#### Records for the exercise ####

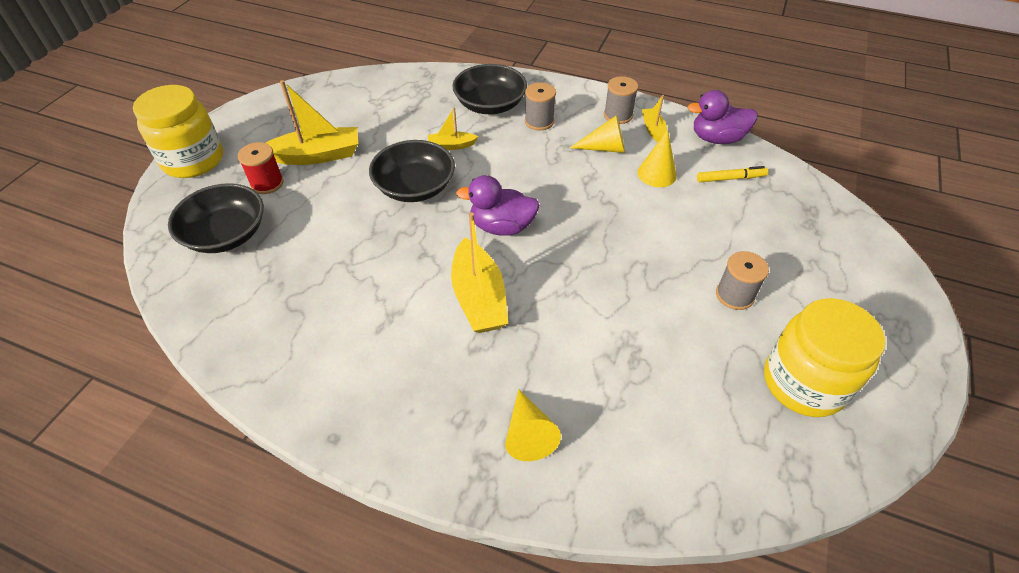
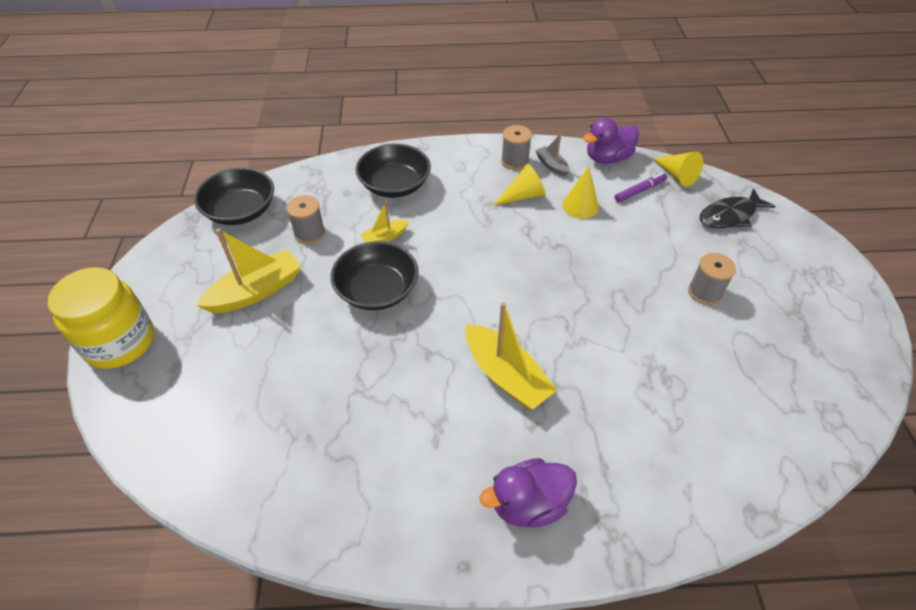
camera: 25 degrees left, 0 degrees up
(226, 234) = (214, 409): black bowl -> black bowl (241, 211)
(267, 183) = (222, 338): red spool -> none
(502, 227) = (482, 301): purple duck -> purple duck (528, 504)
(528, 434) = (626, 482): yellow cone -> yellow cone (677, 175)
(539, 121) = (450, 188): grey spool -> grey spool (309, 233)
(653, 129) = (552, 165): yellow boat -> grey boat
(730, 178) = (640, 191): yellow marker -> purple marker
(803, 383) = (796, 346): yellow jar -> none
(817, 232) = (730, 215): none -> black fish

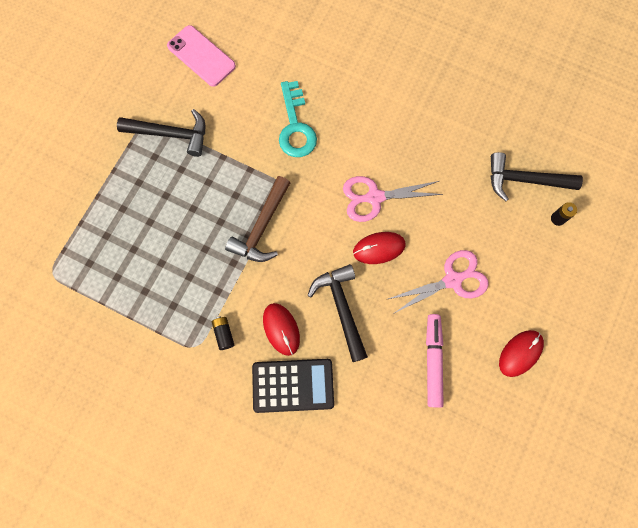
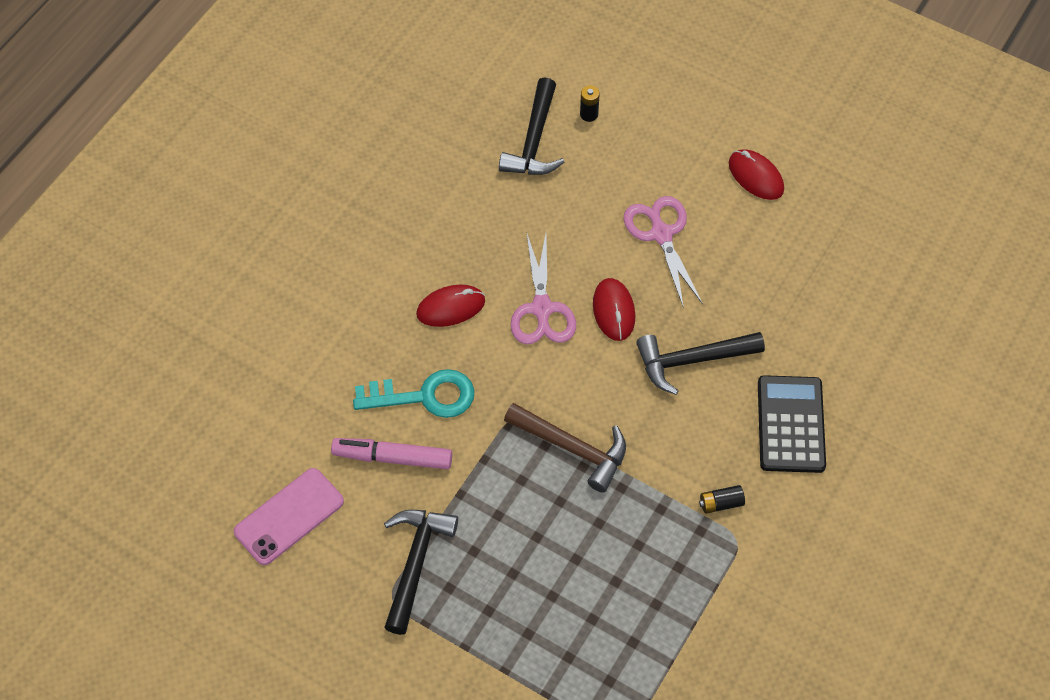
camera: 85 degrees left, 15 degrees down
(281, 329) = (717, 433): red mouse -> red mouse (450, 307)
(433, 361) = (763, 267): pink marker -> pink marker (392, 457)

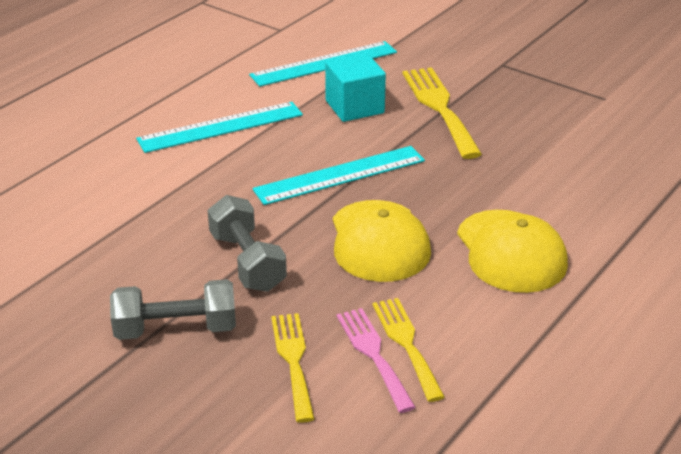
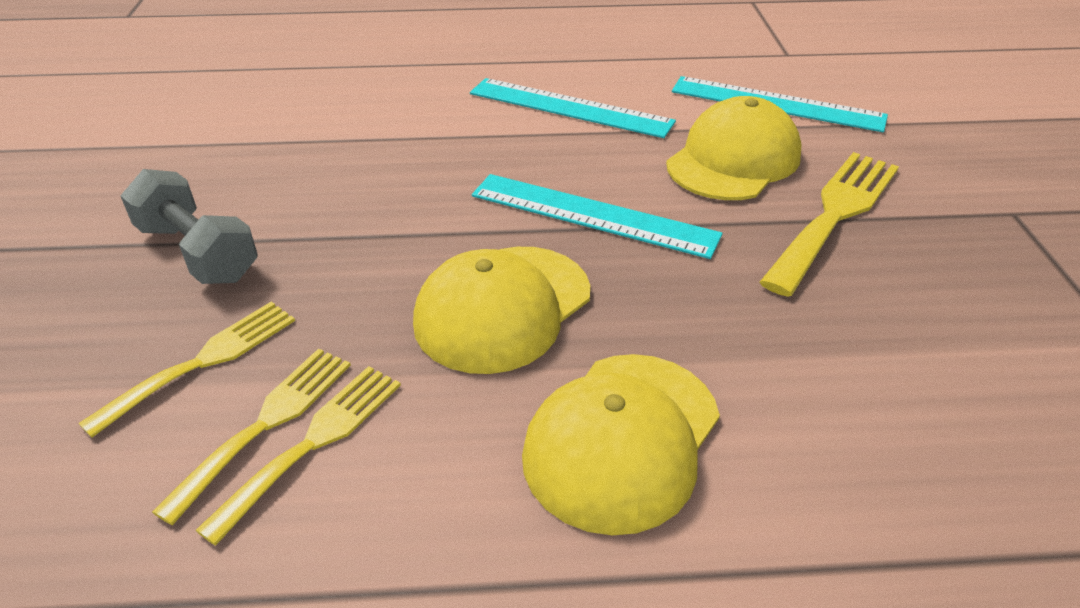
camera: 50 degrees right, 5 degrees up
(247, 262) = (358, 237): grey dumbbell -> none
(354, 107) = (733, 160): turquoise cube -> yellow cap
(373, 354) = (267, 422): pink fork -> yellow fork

####

* _What is needed_
Would you print the listing above in full, exactly, but with no pictures?

* _Answer to this task_
camera: 25 degrees left, 0 degrees up
(226, 234) = (214, 409): black bowl -> black bowl (241, 211)
(267, 183) = (222, 338): red spool -> none
(502, 227) = (482, 301): purple duck -> purple duck (528, 504)
(528, 434) = (626, 482): yellow cone -> yellow cone (677, 175)
(539, 121) = (450, 188): grey spool -> grey spool (309, 233)
(653, 129) = (552, 165): yellow boat -> grey boat
(730, 178) = (640, 191): yellow marker -> purple marker
(803, 383) = (796, 346): yellow jar -> none
(817, 232) = (730, 215): none -> black fish

camera: 85 degrees left, 15 degrees down
(281, 329) = (717, 433): red mouse -> red mouse (450, 307)
(433, 361) = (763, 267): pink marker -> pink marker (392, 457)

camera: 50 degrees right, 5 degrees up
(247, 262) = (358, 237): grey dumbbell -> none
(354, 107) = (733, 160): turquoise cube -> yellow cap
(373, 354) = (267, 422): pink fork -> yellow fork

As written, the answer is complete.